— EXERCISE INSTRUCTIONS —
Provide only the number of lines below in which the string "cylinder" occurs.

──────── STORED DATA

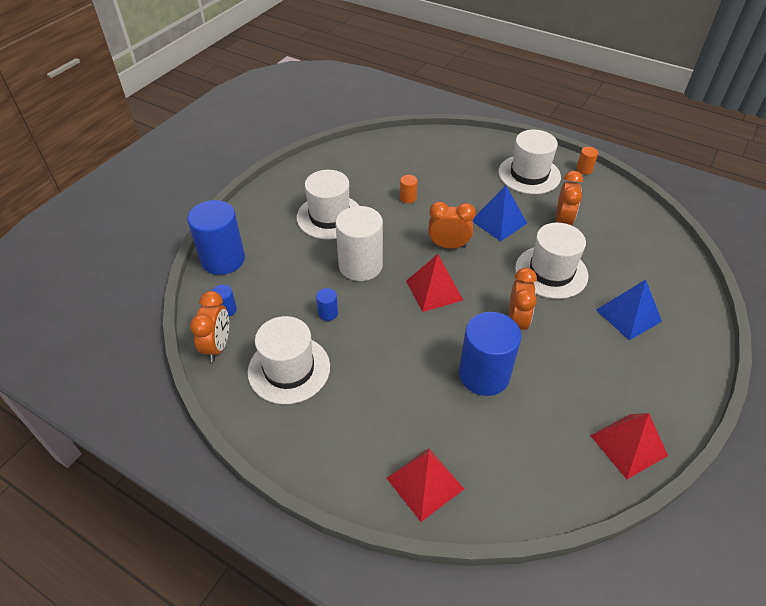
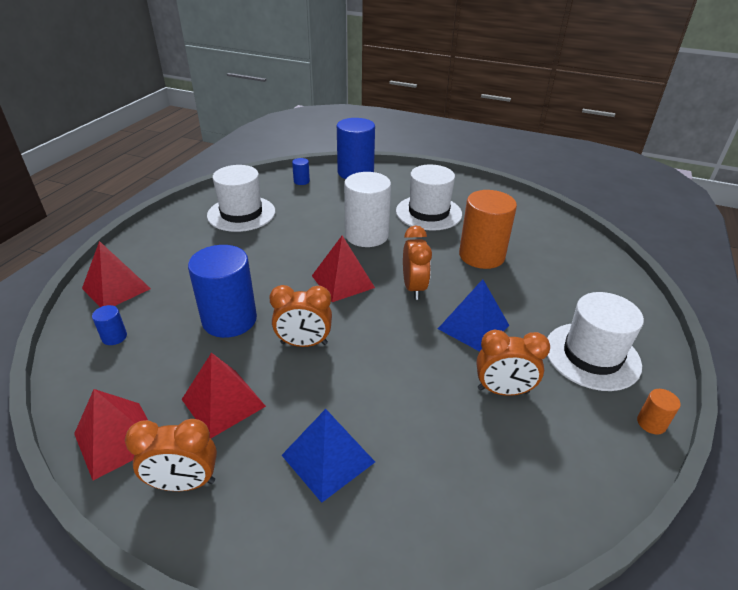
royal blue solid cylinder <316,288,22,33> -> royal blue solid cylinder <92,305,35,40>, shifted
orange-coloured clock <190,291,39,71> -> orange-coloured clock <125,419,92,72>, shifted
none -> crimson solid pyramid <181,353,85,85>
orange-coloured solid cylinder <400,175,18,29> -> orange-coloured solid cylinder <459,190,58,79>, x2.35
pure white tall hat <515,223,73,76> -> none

────────────────

— ANSWER FOR THIS EXERCISE —
2